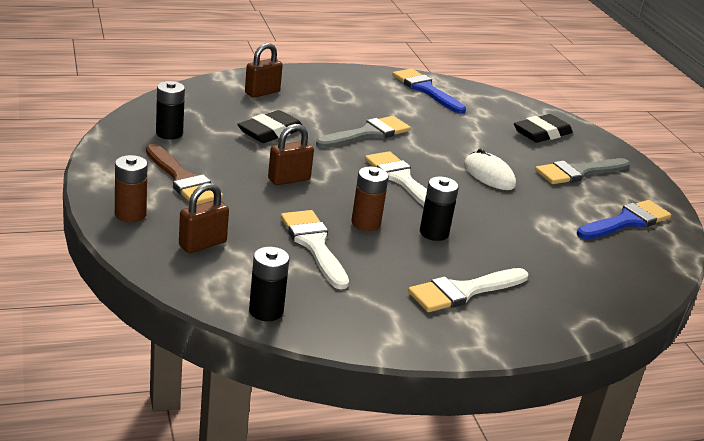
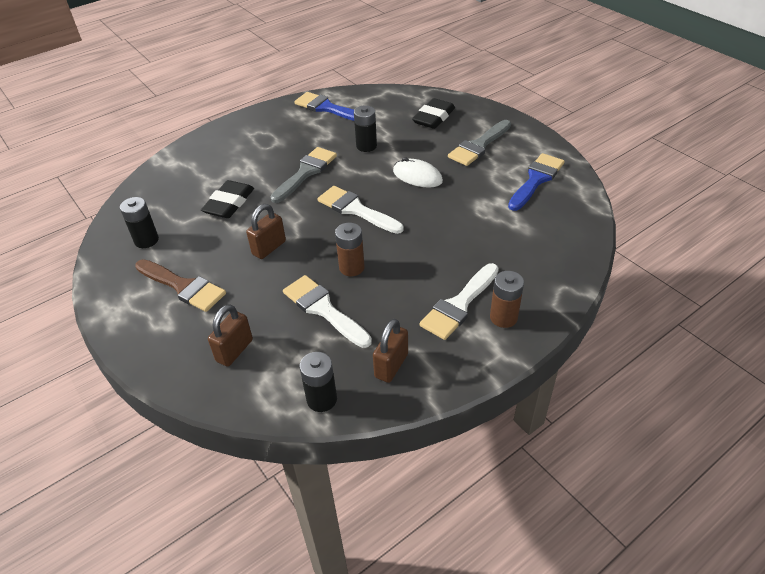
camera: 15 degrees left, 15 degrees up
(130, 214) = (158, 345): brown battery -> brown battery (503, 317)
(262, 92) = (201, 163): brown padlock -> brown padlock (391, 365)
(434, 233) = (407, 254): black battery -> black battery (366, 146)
◇ ◇ ◇ ◇
- [Exercise directions]:
Send back the listing exactly as it stands. Do not include the pictures.

- [Expected answer]:
camera: 15 degrees left, 15 degrees up
(130, 214) = (158, 345): brown battery -> brown battery (503, 317)
(262, 92) = (201, 163): brown padlock -> brown padlock (391, 365)
(434, 233) = (407, 254): black battery -> black battery (366, 146)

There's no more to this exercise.